◆ Exercise instructions
Everything in the listing below must be reproduced exactly, apart from its images.

◆ Recorded information
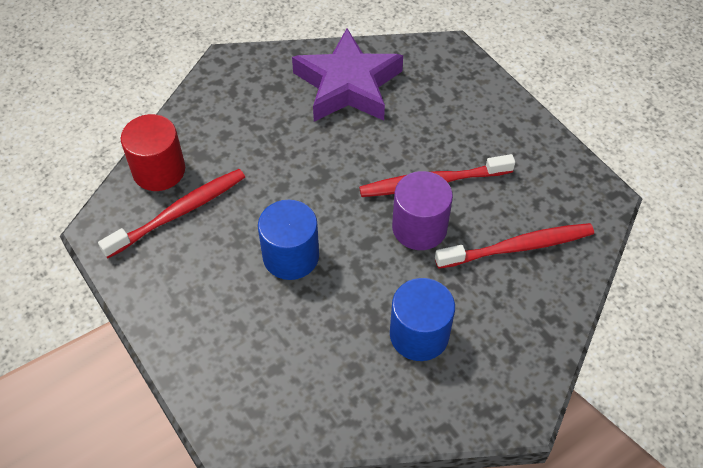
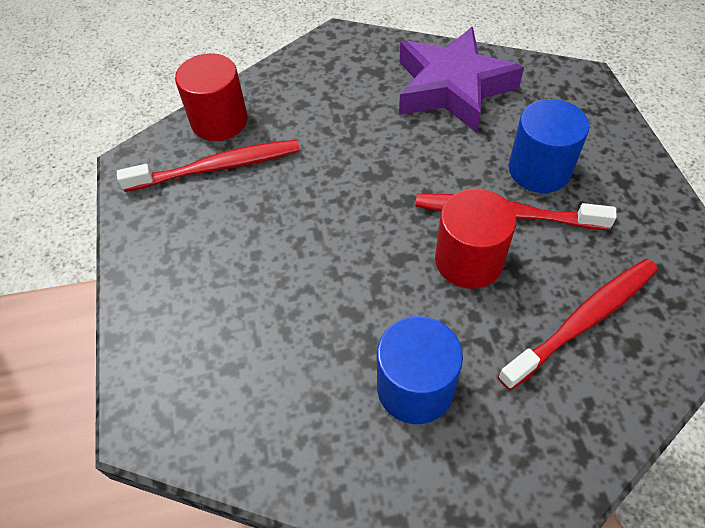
camera: 25 degrees right, 0 degrees up
(291, 256) = (308, 247): blue cylinder -> blue cylinder (539, 170)
(419, 228) = (469, 260): purple cylinder -> red cylinder
(517, 247) = (582, 321): red toothbrush -> red toothbrush turned 45 degrees counterclockwise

◆ The answer
camera: 25 degrees right, 0 degrees up
(291, 256) = (308, 247): blue cylinder -> blue cylinder (539, 170)
(419, 228) = (469, 260): purple cylinder -> red cylinder
(517, 247) = (582, 321): red toothbrush -> red toothbrush turned 45 degrees counterclockwise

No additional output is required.